◆ **To do**
Find the word "Notes" in the data below and copy each line that holds it.

◆ **The data**
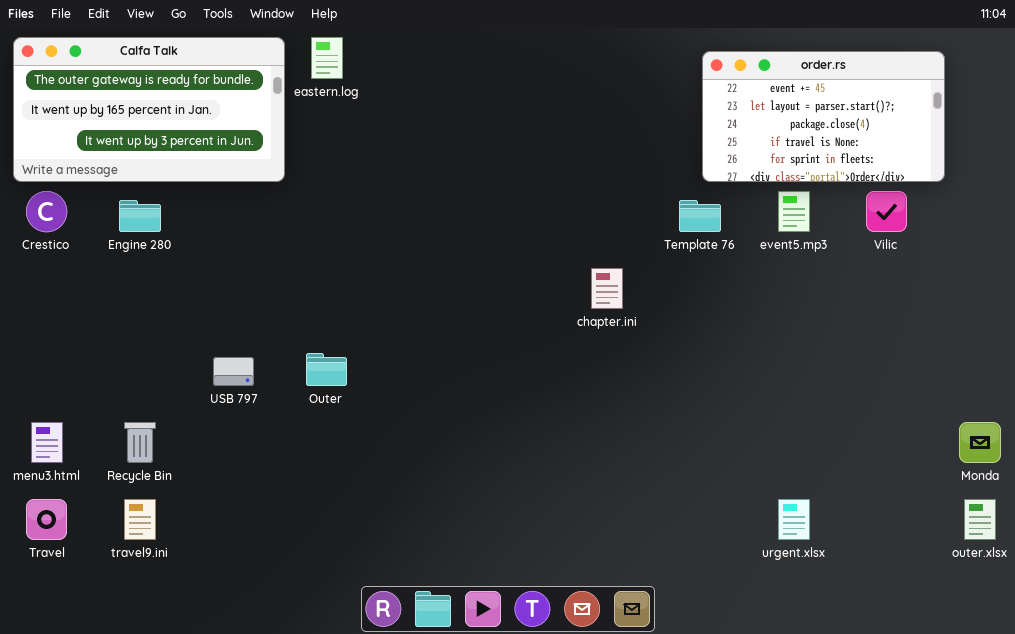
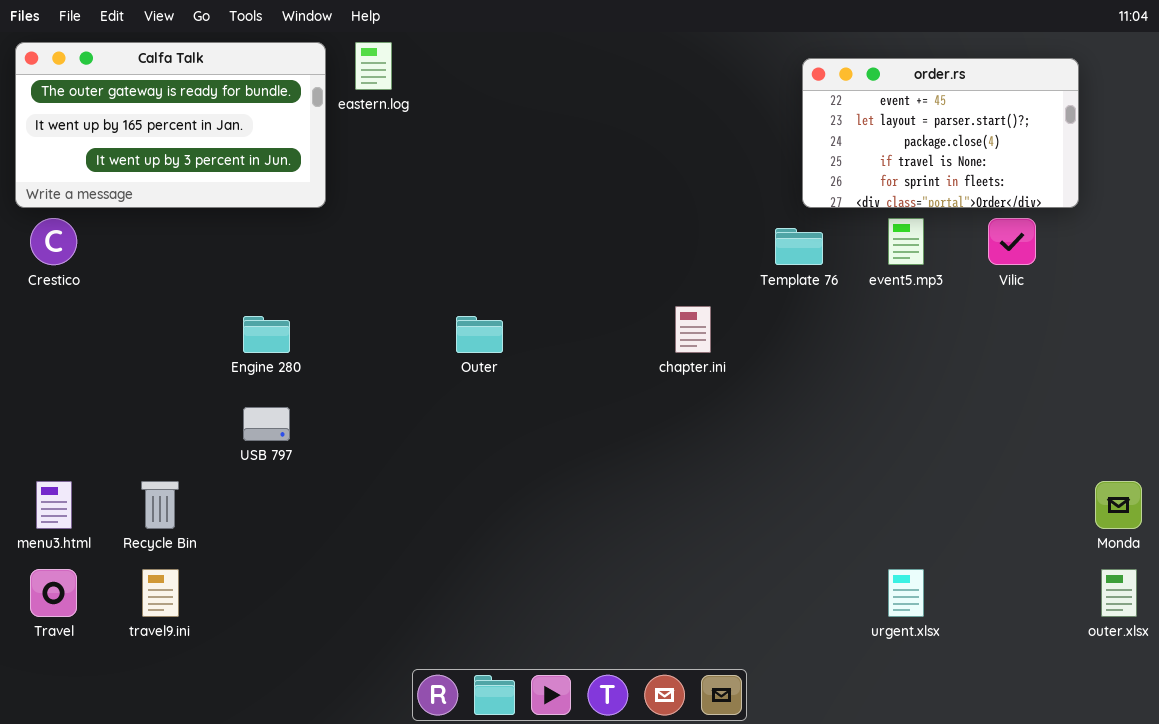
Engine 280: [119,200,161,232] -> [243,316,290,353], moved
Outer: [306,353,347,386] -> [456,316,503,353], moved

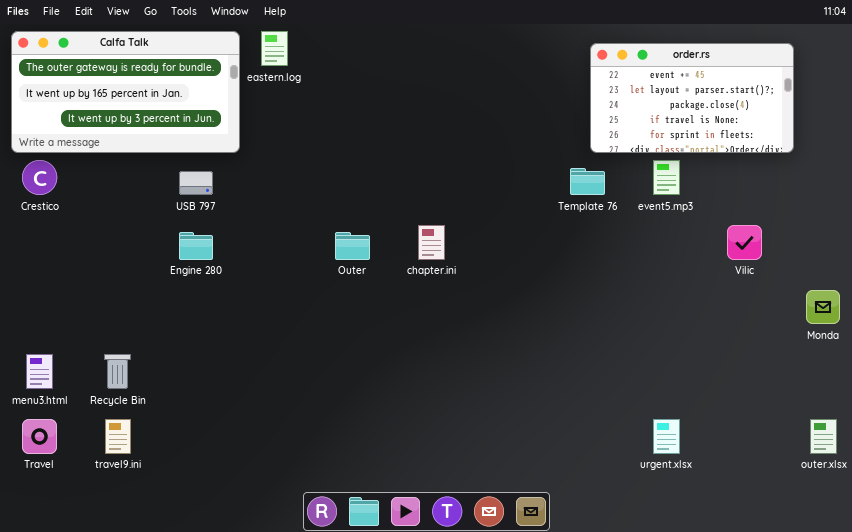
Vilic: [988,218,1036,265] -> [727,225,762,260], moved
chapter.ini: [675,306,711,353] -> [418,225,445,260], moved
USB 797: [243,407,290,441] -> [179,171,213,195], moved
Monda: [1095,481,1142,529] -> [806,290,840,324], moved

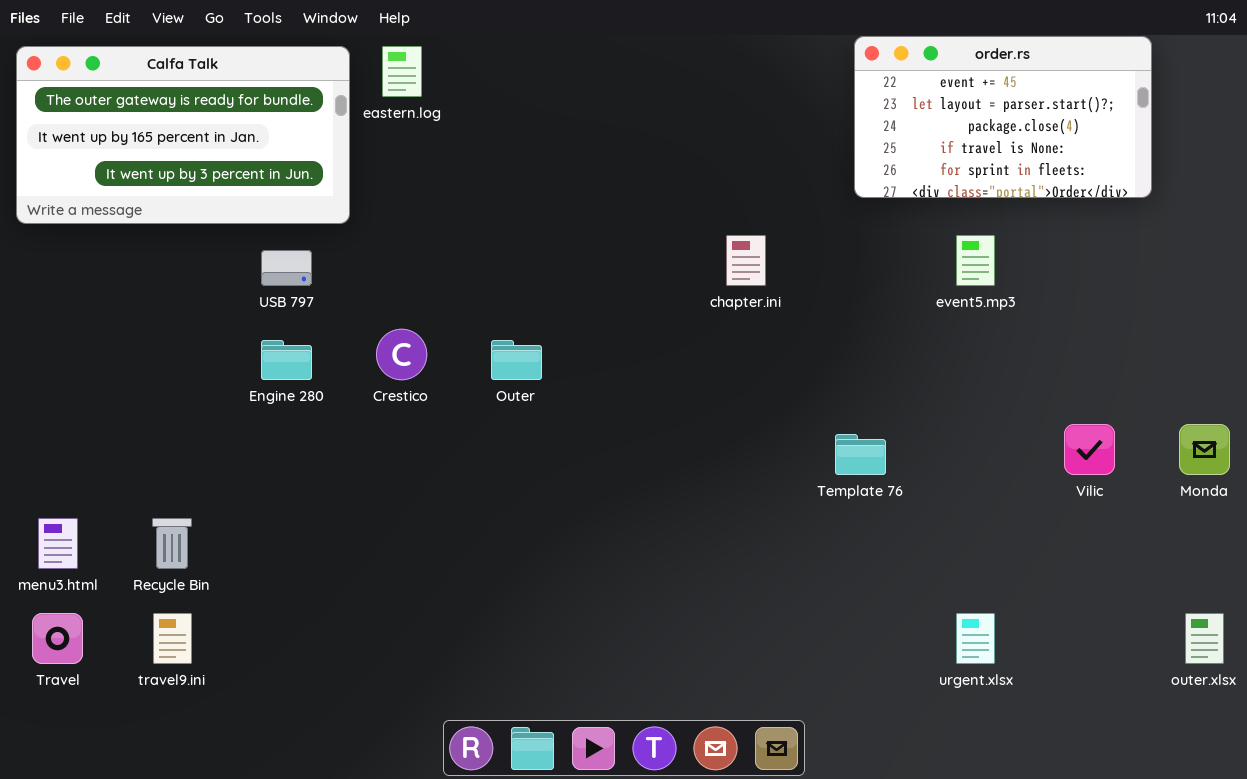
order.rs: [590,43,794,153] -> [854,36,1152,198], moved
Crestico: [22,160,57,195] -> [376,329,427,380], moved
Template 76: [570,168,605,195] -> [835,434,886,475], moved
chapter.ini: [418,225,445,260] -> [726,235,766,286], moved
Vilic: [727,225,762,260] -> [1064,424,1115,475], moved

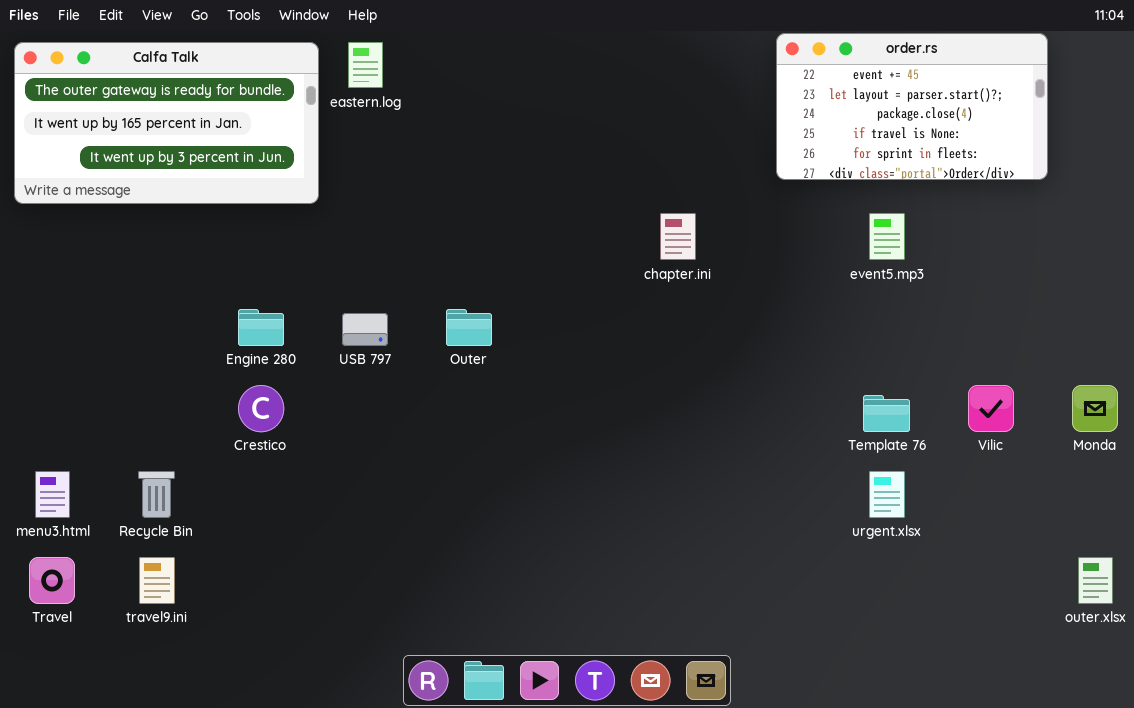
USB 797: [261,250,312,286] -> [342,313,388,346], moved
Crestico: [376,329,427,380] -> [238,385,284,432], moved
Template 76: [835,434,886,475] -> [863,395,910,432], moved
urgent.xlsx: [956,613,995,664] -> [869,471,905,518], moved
==
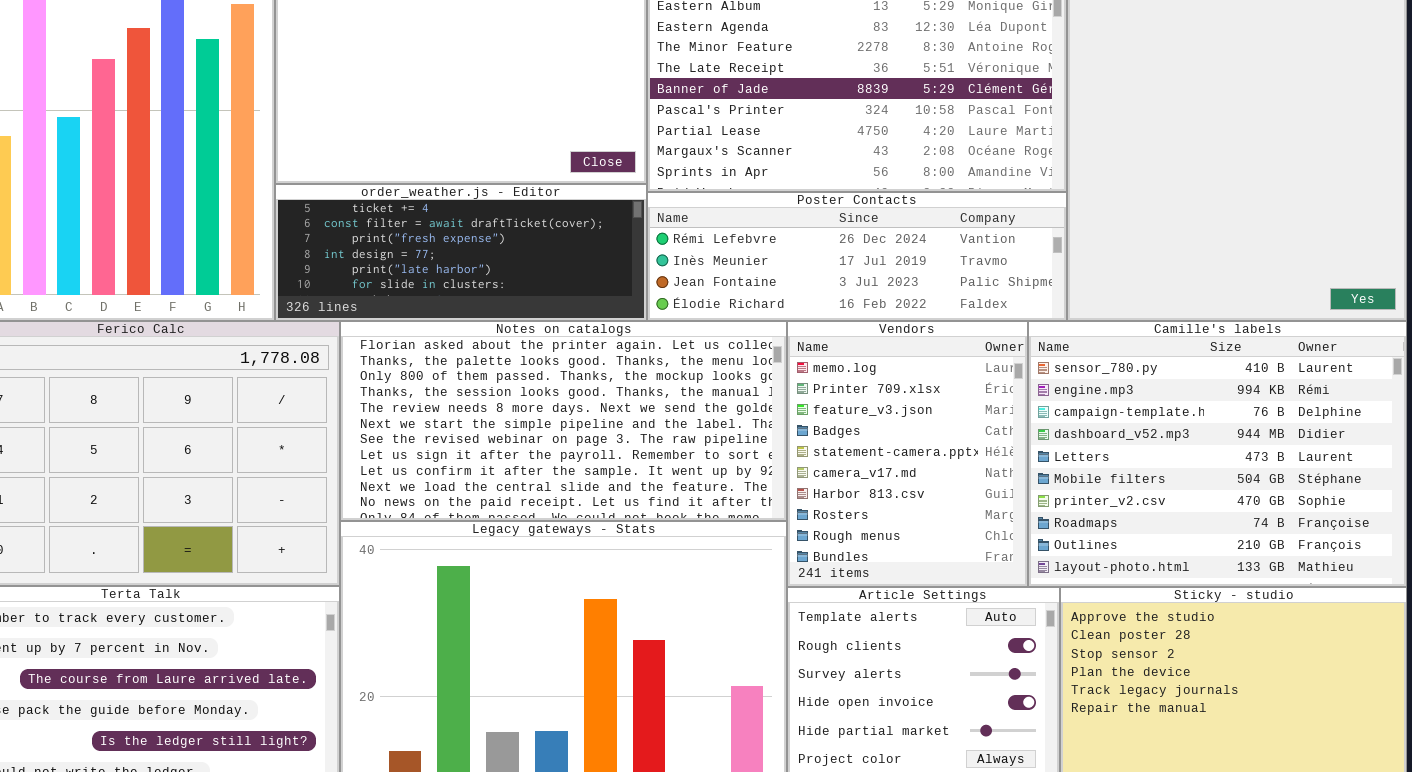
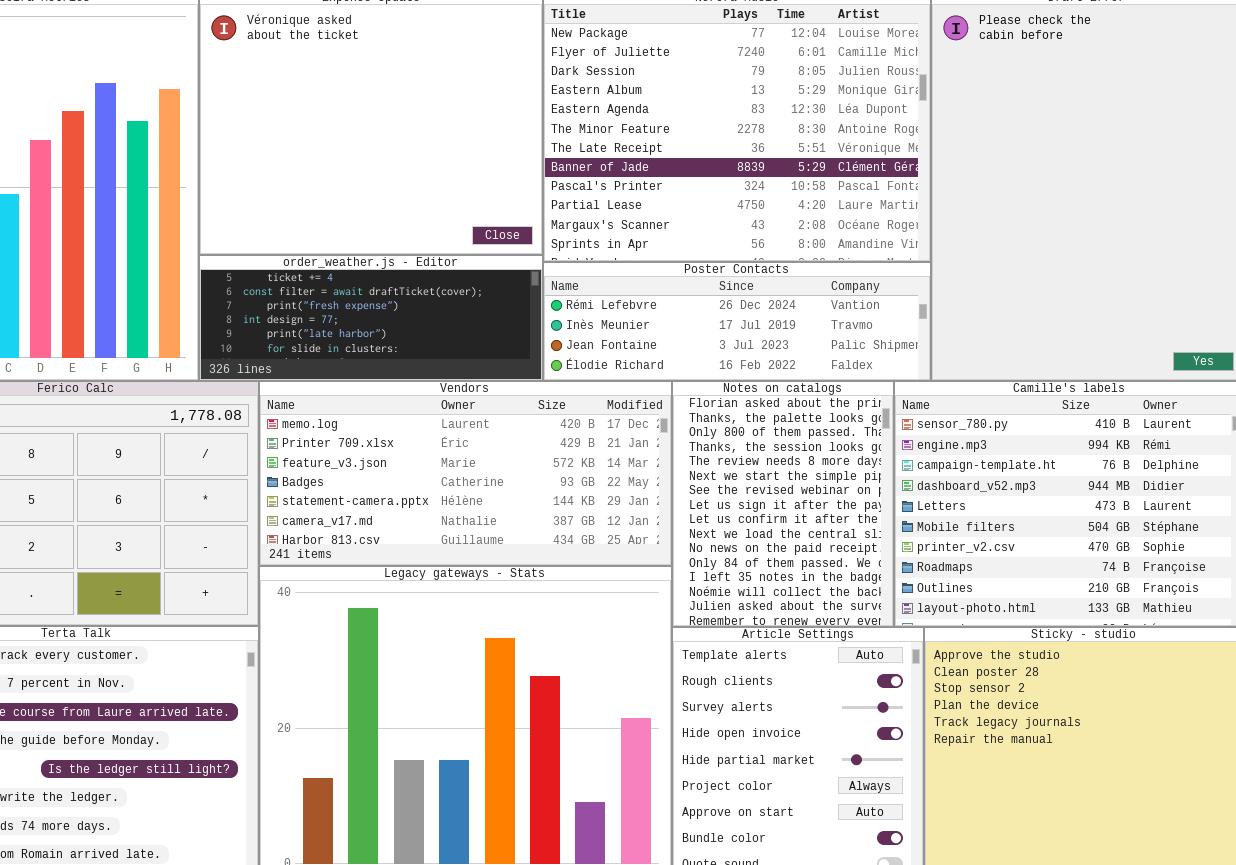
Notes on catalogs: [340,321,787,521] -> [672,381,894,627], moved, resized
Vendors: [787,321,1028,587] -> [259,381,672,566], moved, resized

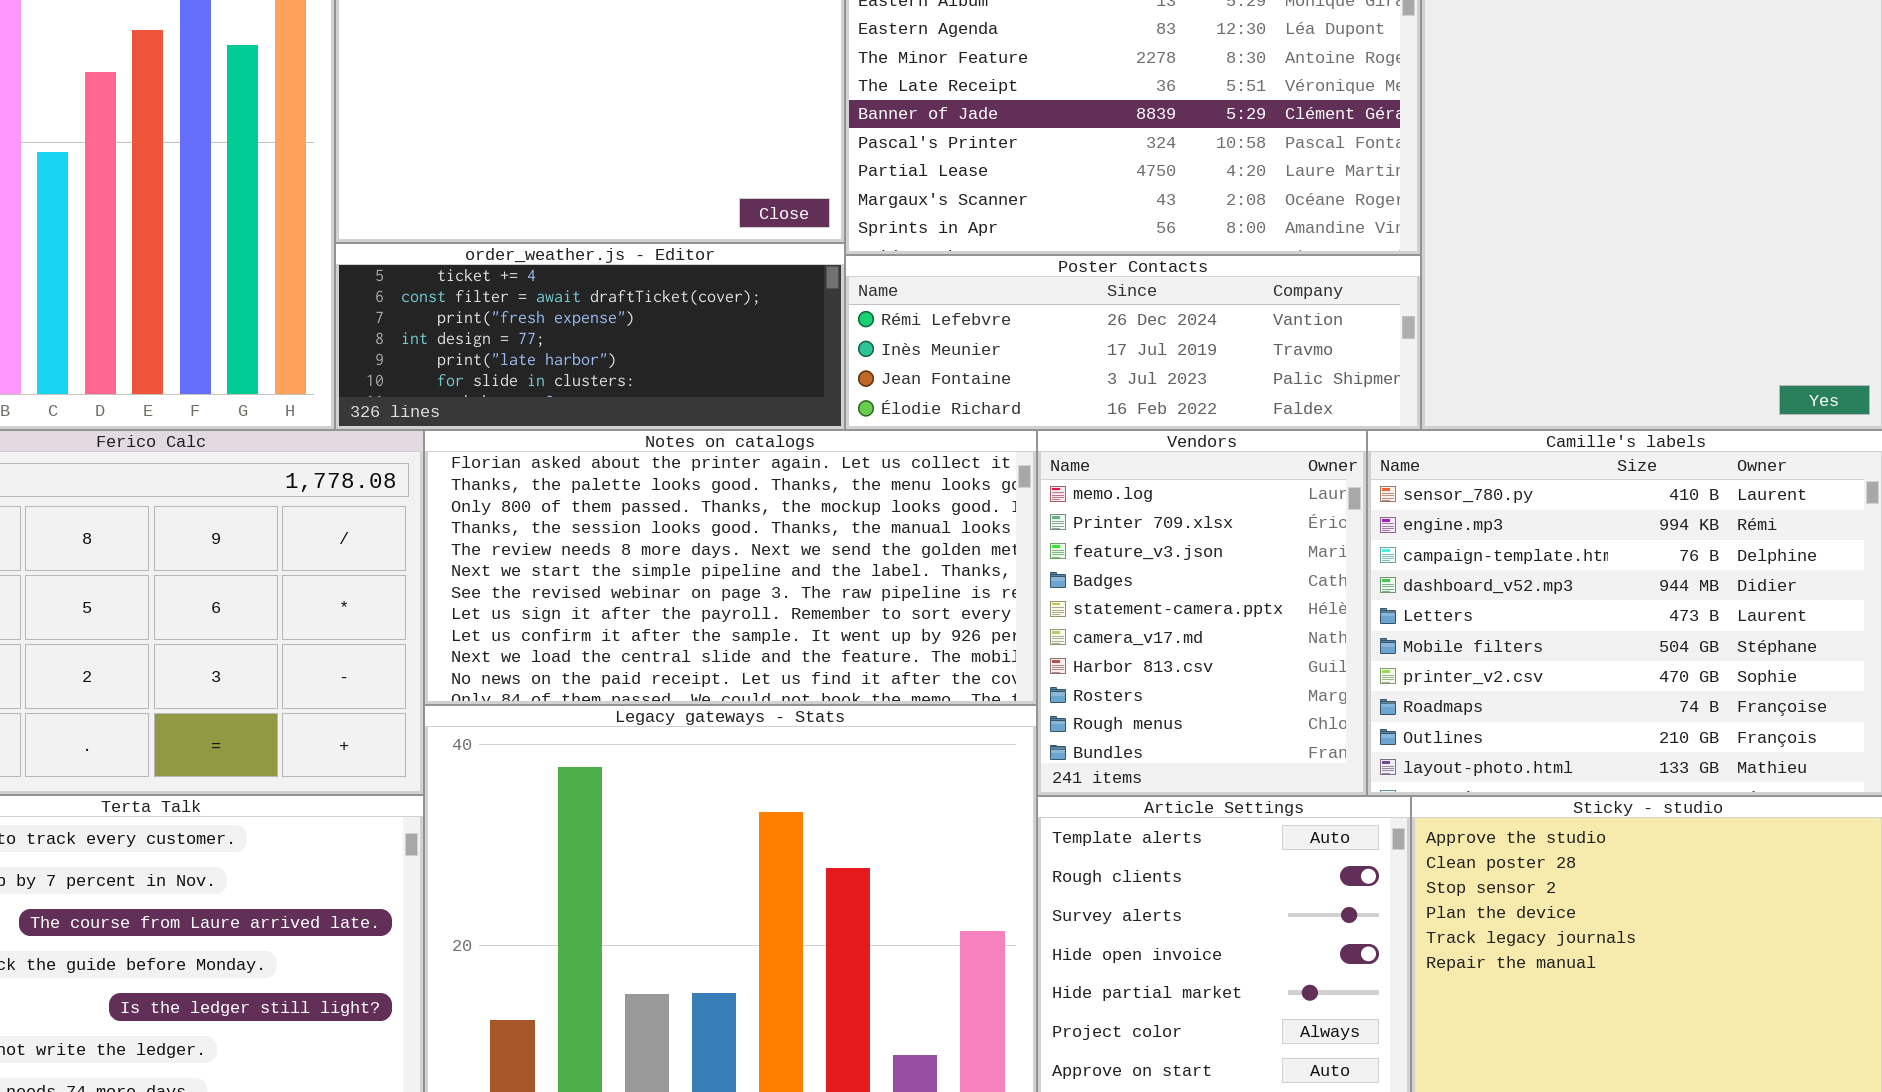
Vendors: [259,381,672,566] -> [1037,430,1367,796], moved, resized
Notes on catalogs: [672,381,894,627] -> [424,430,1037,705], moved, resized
* * *
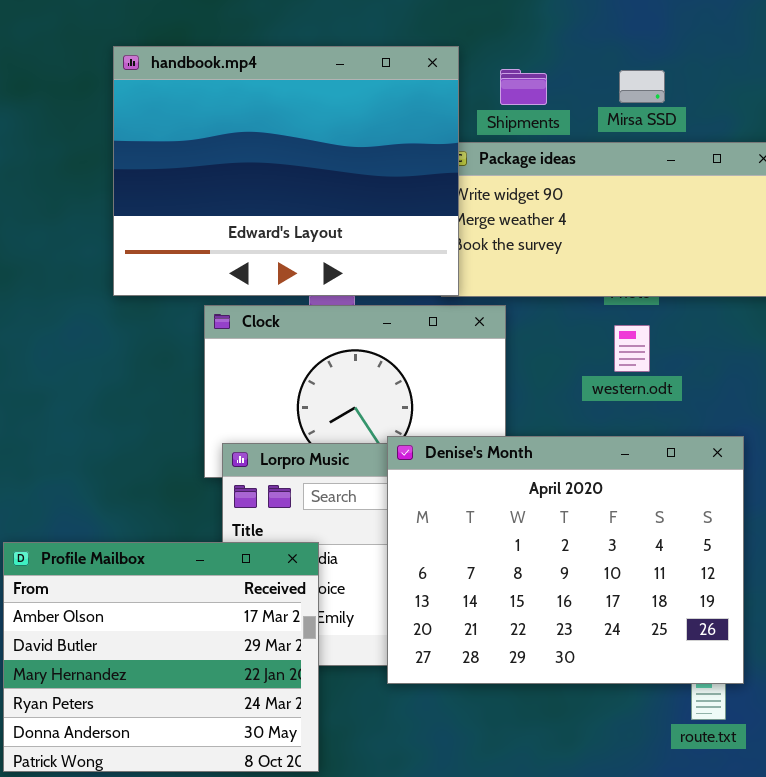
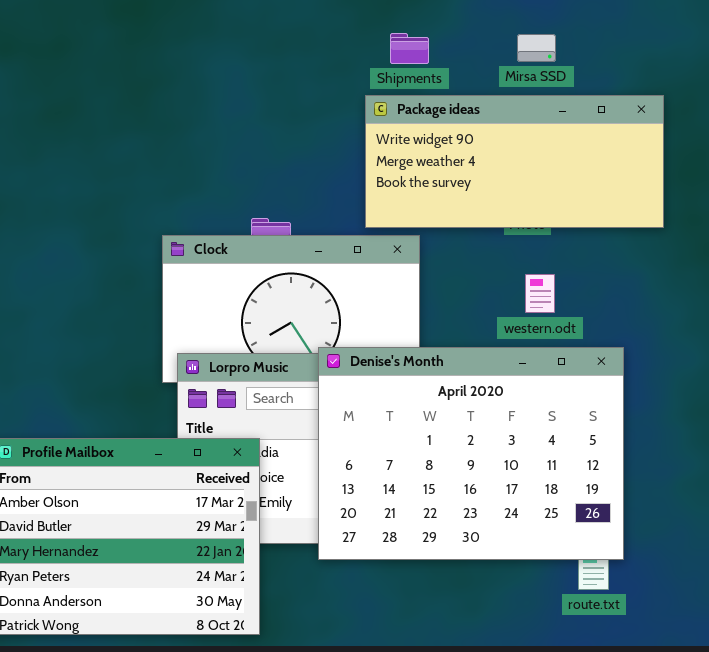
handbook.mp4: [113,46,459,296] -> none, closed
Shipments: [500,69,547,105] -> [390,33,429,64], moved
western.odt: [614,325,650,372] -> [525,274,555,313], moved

◆ **Answer for this exercise**
Notes on catalogs: [340,321,787,521] -> [672,381,894,627], moved, resized
Notes on catalogs: [672,381,894,627] -> [424,430,1037,705], moved, resized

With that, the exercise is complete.